### Work to complete
I need the lines below from the one with "IR3 pin OUT: 6 -> TX" down to the one with "SD1 pin MISO: D25 -> D14" reproduced exactly, both ends included, and nothing else.

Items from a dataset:

━━━

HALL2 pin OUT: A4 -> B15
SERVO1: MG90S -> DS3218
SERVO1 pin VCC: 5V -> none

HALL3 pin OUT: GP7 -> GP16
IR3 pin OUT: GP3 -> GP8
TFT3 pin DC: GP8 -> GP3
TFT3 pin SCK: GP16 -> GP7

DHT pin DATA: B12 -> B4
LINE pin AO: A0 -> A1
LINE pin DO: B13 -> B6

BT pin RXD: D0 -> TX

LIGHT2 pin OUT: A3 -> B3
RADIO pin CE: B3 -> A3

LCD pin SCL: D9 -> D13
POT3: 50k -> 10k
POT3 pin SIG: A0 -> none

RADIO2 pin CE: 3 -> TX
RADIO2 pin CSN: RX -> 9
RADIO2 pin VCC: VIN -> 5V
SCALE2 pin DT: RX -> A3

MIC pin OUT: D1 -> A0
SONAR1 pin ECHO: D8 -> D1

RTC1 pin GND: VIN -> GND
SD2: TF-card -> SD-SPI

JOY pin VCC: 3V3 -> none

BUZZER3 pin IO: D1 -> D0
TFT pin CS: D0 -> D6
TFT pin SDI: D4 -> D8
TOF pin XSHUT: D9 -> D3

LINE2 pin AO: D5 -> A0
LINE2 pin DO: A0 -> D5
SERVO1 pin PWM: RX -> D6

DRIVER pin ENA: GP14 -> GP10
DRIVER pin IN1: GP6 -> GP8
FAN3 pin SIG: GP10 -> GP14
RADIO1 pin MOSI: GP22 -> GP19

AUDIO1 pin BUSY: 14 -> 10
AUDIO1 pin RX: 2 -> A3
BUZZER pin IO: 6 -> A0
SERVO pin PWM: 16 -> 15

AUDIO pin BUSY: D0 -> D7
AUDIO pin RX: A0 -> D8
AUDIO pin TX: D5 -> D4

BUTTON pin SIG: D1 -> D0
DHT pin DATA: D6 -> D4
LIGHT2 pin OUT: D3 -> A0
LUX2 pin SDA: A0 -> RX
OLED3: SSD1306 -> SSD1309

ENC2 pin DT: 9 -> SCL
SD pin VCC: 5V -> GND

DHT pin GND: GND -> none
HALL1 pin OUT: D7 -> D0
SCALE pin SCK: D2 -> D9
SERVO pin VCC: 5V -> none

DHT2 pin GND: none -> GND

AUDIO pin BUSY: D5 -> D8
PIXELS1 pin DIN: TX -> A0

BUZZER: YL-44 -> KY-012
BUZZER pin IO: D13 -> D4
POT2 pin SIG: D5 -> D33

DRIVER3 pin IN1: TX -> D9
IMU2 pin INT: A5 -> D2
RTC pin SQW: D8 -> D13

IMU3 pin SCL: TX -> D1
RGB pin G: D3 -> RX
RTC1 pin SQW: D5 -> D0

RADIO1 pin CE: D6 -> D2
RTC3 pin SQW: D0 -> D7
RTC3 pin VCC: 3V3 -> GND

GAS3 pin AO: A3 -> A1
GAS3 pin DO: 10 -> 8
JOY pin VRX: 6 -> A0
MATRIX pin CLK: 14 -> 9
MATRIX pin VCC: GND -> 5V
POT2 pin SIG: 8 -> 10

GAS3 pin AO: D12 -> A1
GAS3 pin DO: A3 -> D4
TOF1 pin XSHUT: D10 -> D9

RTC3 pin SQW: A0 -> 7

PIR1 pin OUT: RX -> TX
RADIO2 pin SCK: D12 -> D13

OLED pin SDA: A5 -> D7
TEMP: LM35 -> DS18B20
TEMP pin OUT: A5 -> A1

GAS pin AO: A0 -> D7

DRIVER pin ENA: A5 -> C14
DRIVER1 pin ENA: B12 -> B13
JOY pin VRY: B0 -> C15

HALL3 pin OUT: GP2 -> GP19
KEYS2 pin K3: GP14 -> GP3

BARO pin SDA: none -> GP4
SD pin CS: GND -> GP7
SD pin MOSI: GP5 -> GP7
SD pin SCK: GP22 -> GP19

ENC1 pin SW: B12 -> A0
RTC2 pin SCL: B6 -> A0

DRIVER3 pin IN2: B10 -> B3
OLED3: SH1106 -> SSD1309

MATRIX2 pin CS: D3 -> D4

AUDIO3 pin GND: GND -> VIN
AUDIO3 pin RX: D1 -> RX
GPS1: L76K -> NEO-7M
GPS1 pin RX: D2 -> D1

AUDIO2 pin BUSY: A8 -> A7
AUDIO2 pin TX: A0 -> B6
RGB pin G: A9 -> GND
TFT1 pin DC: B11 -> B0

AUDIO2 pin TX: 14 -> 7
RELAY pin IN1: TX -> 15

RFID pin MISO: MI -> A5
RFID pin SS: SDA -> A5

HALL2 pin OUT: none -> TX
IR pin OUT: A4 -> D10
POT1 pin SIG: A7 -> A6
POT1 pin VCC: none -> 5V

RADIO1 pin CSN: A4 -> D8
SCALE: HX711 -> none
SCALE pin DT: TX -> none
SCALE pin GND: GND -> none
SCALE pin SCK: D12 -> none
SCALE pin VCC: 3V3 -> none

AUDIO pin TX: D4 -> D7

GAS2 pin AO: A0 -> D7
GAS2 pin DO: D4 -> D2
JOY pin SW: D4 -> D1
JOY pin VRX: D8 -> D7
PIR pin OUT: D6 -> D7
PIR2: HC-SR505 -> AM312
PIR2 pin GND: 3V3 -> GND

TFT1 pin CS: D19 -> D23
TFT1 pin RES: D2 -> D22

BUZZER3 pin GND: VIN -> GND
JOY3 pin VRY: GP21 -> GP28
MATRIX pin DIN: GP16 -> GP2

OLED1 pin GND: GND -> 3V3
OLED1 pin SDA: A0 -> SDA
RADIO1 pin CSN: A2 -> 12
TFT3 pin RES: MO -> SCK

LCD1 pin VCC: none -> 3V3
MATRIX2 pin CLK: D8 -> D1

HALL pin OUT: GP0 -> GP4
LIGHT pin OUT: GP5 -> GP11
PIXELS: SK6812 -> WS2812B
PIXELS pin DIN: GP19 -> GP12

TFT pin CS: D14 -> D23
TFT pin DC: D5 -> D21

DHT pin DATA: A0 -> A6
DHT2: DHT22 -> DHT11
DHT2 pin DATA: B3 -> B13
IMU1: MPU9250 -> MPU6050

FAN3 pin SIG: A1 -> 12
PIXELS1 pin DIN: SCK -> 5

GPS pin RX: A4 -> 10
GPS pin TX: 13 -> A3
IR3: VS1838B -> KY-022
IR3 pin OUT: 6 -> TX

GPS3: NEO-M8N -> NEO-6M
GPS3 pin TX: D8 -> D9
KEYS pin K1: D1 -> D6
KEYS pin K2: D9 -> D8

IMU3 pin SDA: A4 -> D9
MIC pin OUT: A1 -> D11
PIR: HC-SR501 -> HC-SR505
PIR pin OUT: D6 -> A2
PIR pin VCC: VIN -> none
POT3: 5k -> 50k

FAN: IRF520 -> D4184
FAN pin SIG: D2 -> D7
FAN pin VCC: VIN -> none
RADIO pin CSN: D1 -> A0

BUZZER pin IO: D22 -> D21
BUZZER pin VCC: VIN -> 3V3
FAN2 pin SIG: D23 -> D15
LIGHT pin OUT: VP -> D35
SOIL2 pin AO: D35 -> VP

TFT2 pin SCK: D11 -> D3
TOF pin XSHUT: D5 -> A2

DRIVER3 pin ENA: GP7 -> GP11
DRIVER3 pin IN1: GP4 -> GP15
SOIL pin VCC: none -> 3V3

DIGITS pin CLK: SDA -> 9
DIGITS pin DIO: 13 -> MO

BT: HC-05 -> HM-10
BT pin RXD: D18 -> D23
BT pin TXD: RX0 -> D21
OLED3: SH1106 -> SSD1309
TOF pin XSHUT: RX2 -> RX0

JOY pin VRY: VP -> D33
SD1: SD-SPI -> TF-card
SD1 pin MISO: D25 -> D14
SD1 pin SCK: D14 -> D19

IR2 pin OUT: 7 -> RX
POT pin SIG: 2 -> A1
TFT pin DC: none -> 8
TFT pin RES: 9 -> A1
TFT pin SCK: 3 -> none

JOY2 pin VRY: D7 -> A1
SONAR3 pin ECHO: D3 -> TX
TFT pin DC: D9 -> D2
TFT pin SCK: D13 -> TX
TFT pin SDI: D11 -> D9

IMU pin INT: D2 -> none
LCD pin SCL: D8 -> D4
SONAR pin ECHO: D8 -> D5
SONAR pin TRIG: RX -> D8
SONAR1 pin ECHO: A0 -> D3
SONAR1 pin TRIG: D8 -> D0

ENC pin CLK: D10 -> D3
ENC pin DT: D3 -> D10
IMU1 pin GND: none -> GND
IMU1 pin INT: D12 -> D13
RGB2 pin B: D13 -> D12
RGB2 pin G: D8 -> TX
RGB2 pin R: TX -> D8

━━━

### Finished exercise
IR3 pin OUT: 6 -> TX

GPS3: NEO-M8N -> NEO-6M
GPS3 pin TX: D8 -> D9
KEYS pin K1: D1 -> D6
KEYS pin K2: D9 -> D8

IMU3 pin SDA: A4 -> D9
MIC pin OUT: A1 -> D11
PIR: HC-SR501 -> HC-SR505
PIR pin OUT: D6 -> A2
PIR pin VCC: VIN -> none
POT3: 5k -> 50k

FAN: IRF520 -> D4184
FAN pin SIG: D2 -> D7
FAN pin VCC: VIN -> none
RADIO pin CSN: D1 -> A0

BUZZER pin IO: D22 -> D21
BUZZER pin VCC: VIN -> 3V3
FAN2 pin SIG: D23 -> D15
LIGHT pin OUT: VP -> D35
SOIL2 pin AO: D35 -> VP

TFT2 pin SCK: D11 -> D3
TOF pin XSHUT: D5 -> A2

DRIVER3 pin ENA: GP7 -> GP11
DRIVER3 pin IN1: GP4 -> GP15
SOIL pin VCC: none -> 3V3

DIGITS pin CLK: SDA -> 9
DIGITS pin DIO: 13 -> MO

BT: HC-05 -> HM-10
BT pin RXD: D18 -> D23
BT pin TXD: RX0 -> D21
OLED3: SH1106 -> SSD1309
TOF pin XSHUT: RX2 -> RX0

JOY pin VRY: VP -> D33
SD1: SD-SPI -> TF-card
SD1 pin MISO: D25 -> D14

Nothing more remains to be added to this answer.